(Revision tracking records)
◆ ◆ ◆ ◆

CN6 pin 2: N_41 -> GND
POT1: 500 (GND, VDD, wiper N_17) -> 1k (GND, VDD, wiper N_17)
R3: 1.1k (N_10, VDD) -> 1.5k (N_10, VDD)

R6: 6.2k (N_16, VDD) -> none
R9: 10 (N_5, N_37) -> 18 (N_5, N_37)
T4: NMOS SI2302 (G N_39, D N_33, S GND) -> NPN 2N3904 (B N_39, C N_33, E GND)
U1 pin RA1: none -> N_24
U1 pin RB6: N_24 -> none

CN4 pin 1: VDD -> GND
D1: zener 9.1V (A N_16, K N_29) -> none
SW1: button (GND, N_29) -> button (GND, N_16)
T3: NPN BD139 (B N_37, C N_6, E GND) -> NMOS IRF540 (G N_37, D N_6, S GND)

◆ ◆ ◆ ◆

*WORK TO COMPLETE:* Across the data shown above, how many lines carry the string "NMOS"? Reply with the figure by itself.

*WRITTEN REPLY:* 2